A faithful transcription is wanted of the lines from the top of the material through the line that holds "BUTTON pin GND: GND -> none", both ends included, leaving out the pictures.

BEGIN RECORDS SHOWN

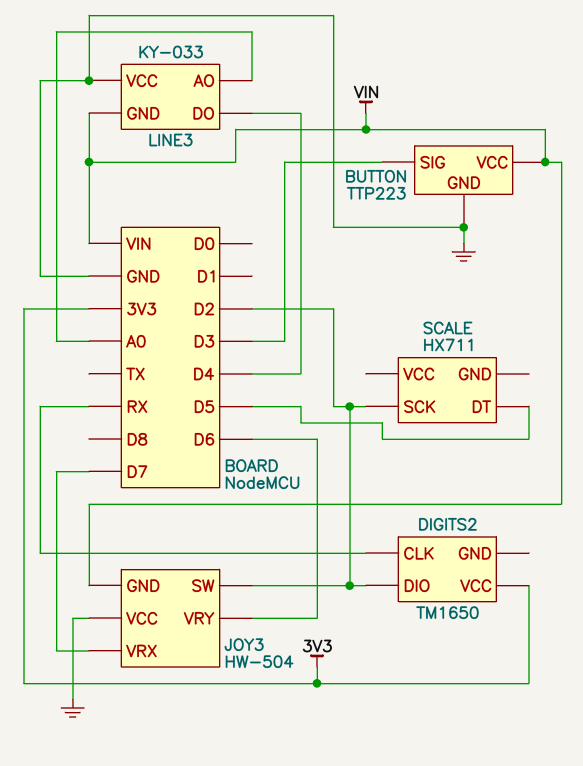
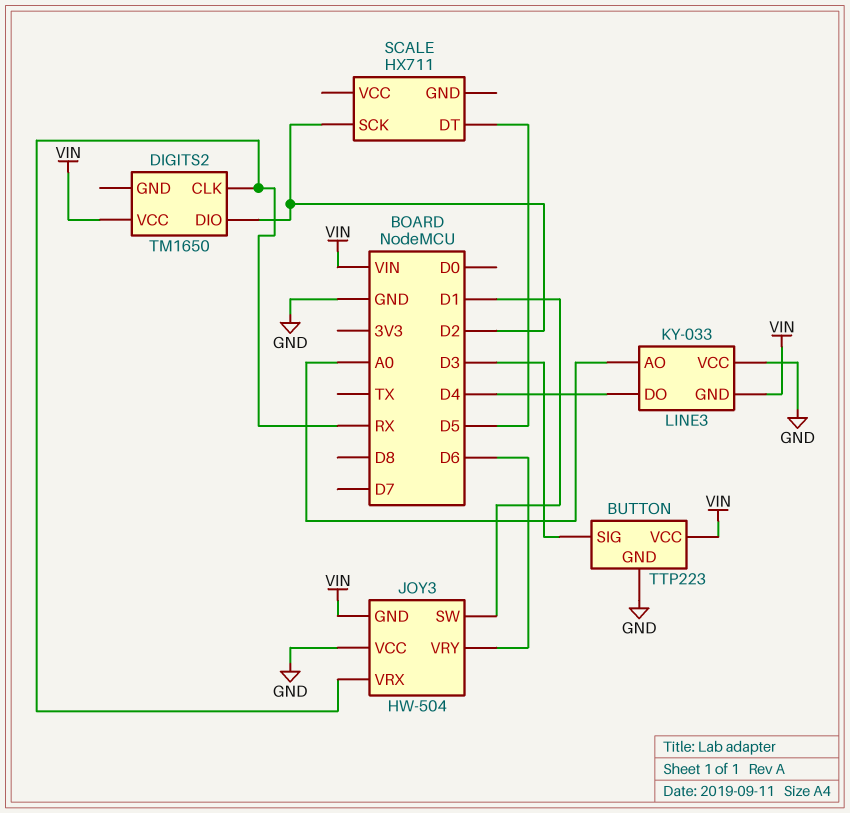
DIGITS2 pin VCC: 3V3 -> VIN
JOY3 pin SW: D2 -> D1
JOY3 pin VRX: D7 -> RX

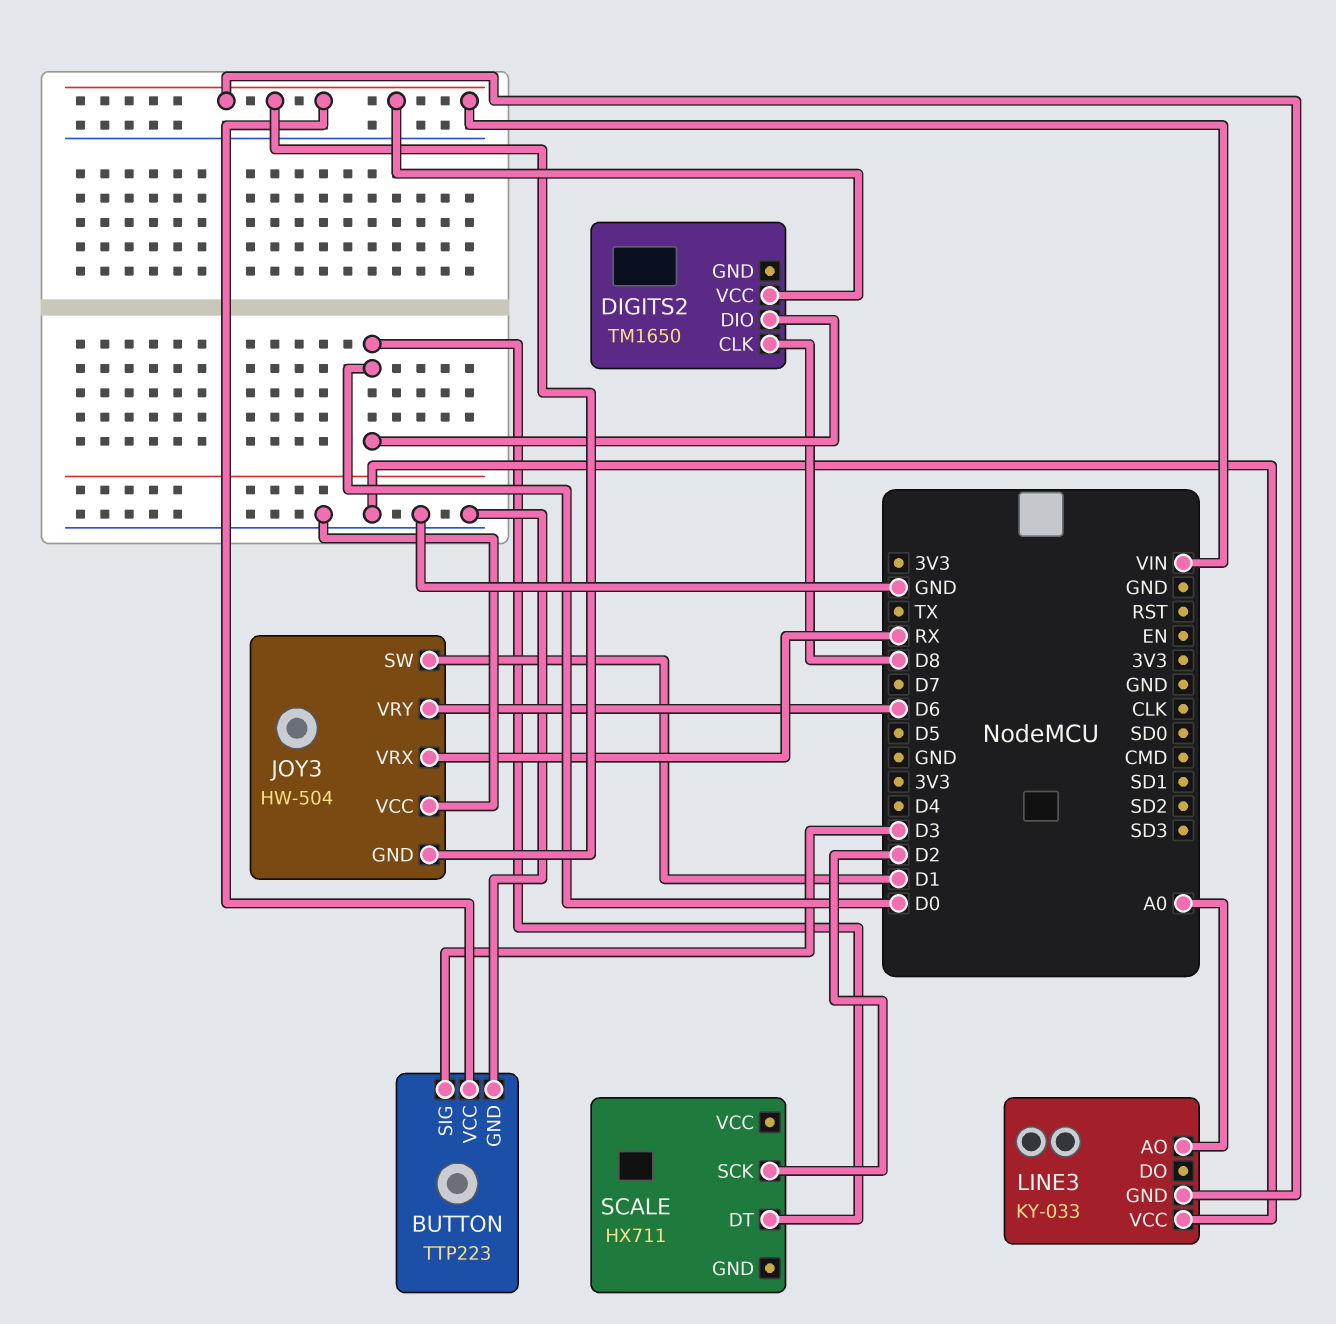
DIGITS2 pin CLK: RX -> D8
DIGITS2 pin DIO: D2 -> D0
LINE3 pin DO: D4 -> none
SCALE pin DT: D5 -> D0

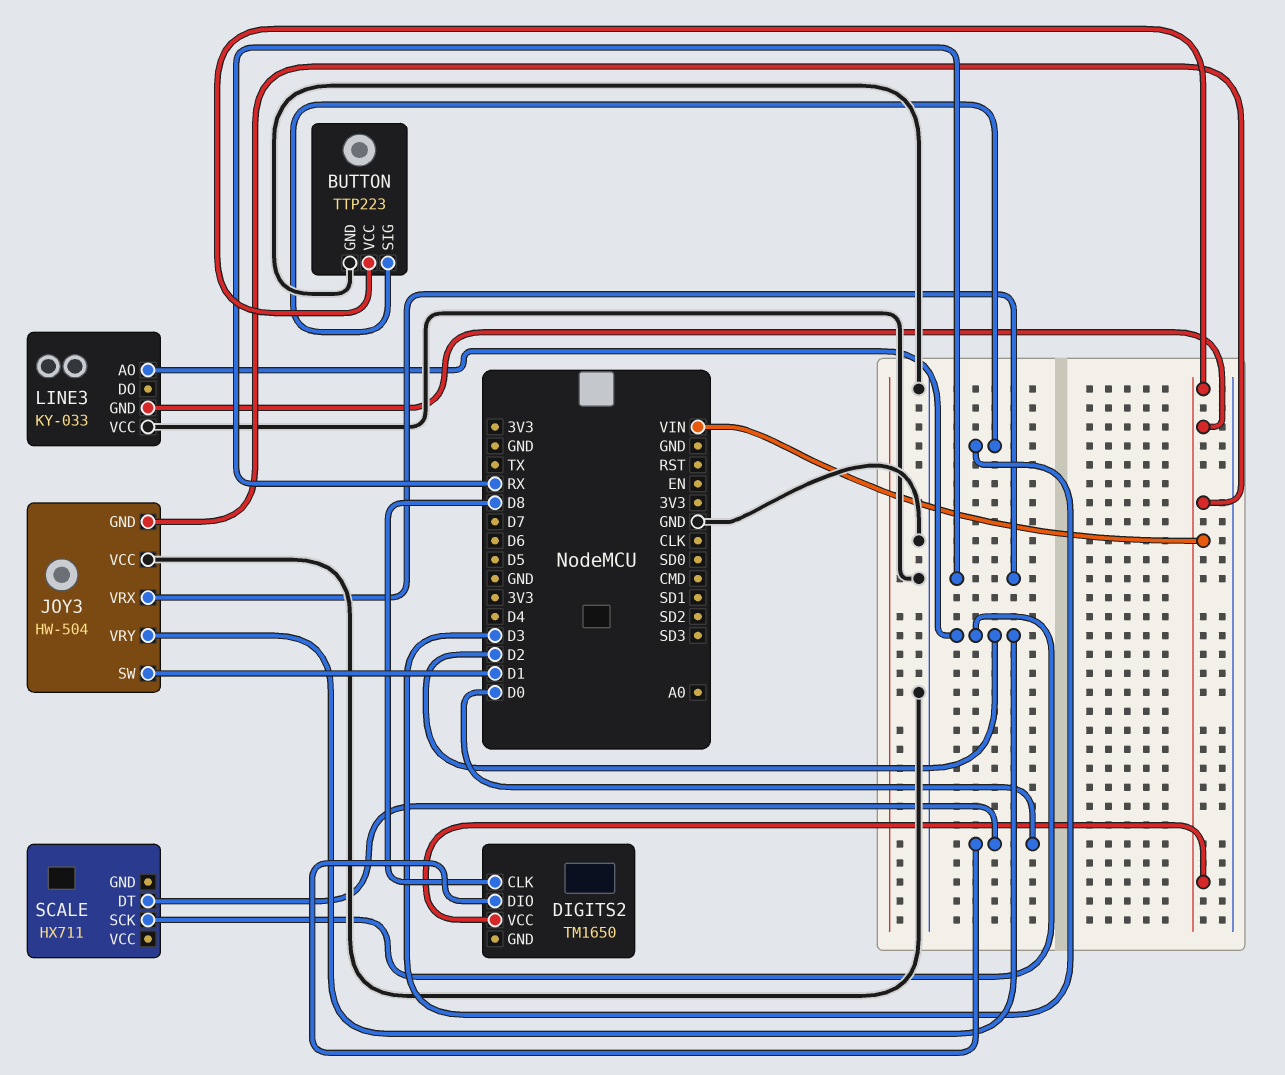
JOY3 pin VRY: D6 -> D2
LINE3 pin AO: A0 -> D2

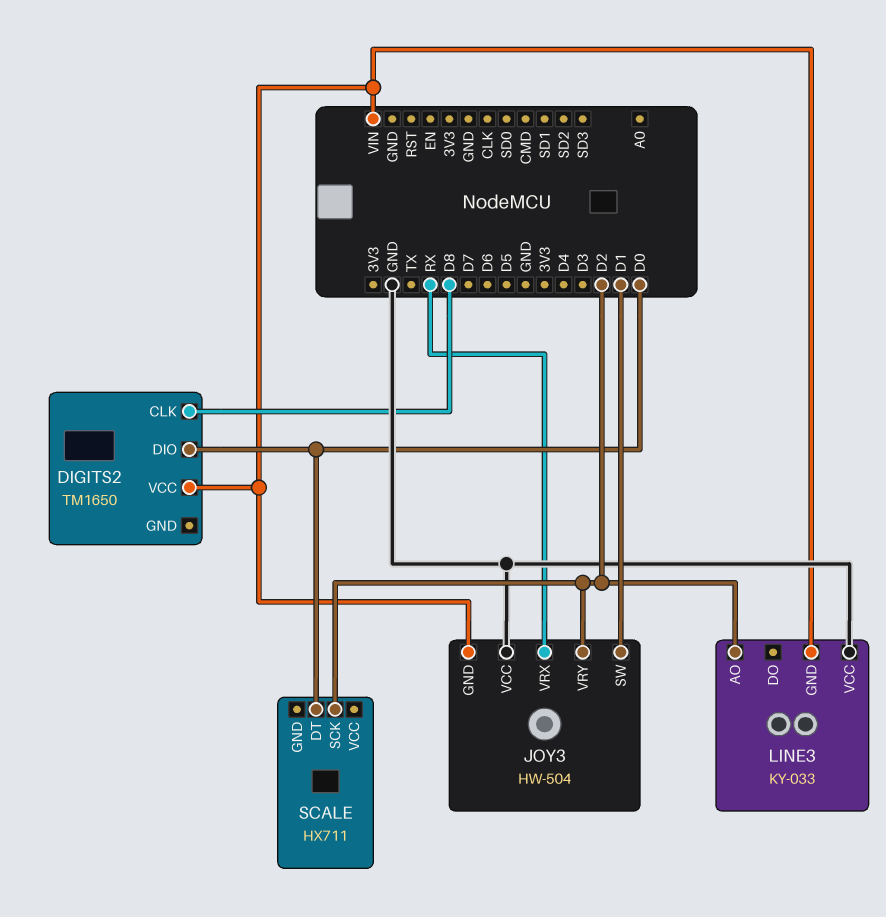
BUTTON: TTP223 -> none
BUTTON pin GND: GND -> none
BUTTON pin SIG: D3 -> none
BUTTON pin VCC: VIN -> none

END RECORDS SHOWN

RESULT:
DIGITS2 pin VCC: 3V3 -> VIN
JOY3 pin SW: D2 -> D1
JOY3 pin VRX: D7 -> RX

DIGITS2 pin CLK: RX -> D8
DIGITS2 pin DIO: D2 -> D0
LINE3 pin DO: D4 -> none
SCALE pin DT: D5 -> D0

JOY3 pin VRY: D6 -> D2
LINE3 pin AO: A0 -> D2

BUTTON: TTP223 -> none
BUTTON pin GND: GND -> none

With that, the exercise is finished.